### EXERCISE INSTRUCTIONS:
In the data below, the answer is the run of lines from the line containing "added,,,mobile phone in" through the line containing "moved,capsule in brown,[549", both included; print it exactly and nothing else.

### DATASET:

————

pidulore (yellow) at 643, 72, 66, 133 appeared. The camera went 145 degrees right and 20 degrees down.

————

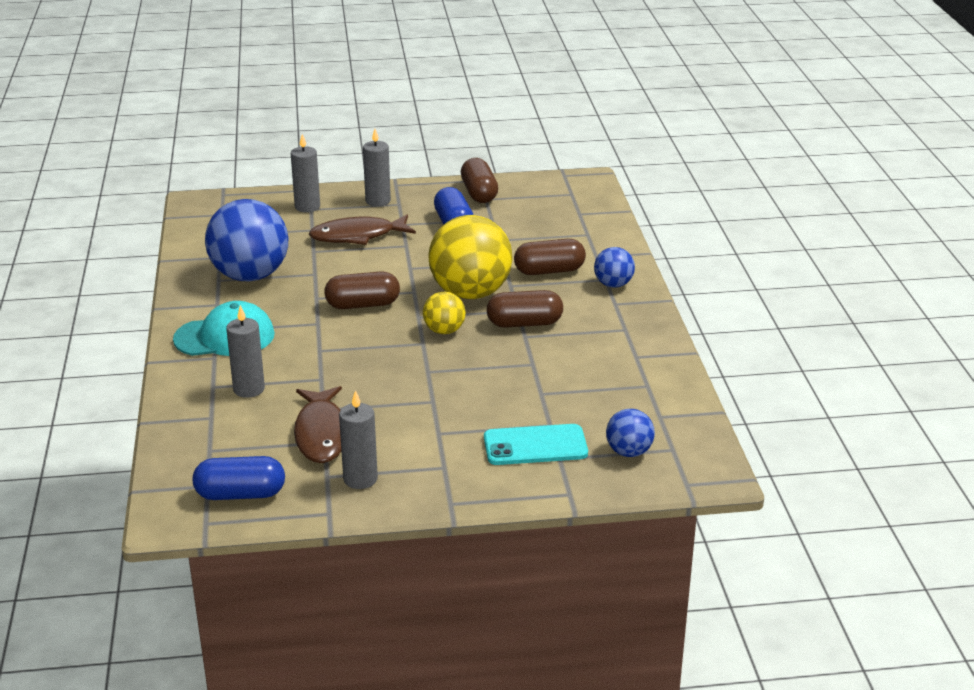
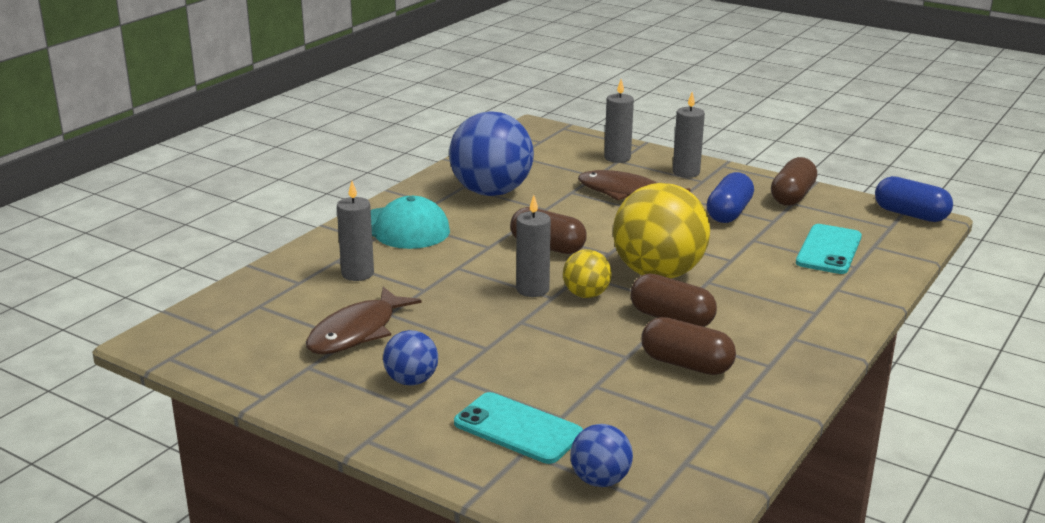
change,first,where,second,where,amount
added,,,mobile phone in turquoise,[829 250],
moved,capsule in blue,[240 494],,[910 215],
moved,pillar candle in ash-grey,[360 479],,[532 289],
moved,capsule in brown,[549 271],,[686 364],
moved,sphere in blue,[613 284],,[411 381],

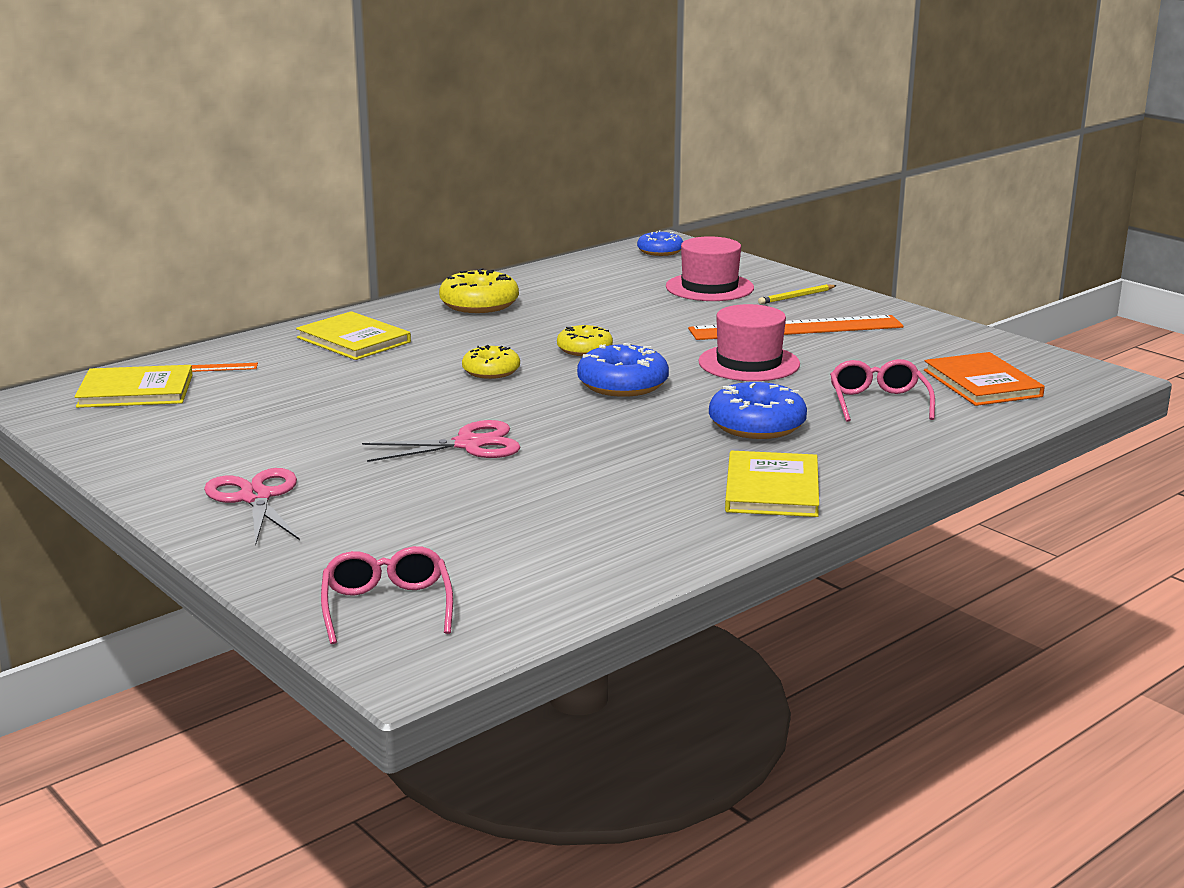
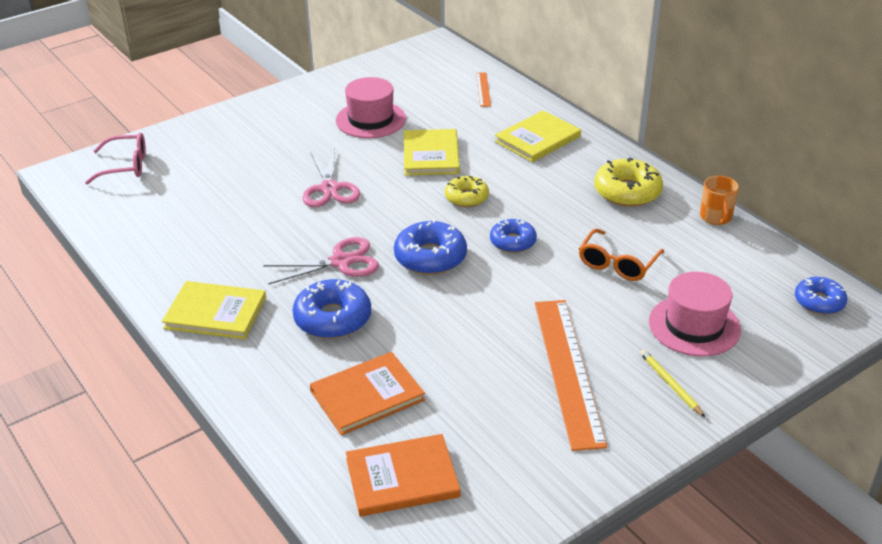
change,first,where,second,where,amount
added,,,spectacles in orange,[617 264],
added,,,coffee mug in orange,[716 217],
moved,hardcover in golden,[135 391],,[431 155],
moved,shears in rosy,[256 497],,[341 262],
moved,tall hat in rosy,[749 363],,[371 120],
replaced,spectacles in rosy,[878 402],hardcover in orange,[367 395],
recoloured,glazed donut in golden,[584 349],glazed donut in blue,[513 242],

————

### EXERCISE OUTPUT:
added,,,mobile phone in turquoise,[829 250],
moved,capsule in blue,[240 494],,[910 215],
moved,pillar candle in ash-grey,[360 479],,[532 289],
moved,capsule in brown,[549 271],,[686 364],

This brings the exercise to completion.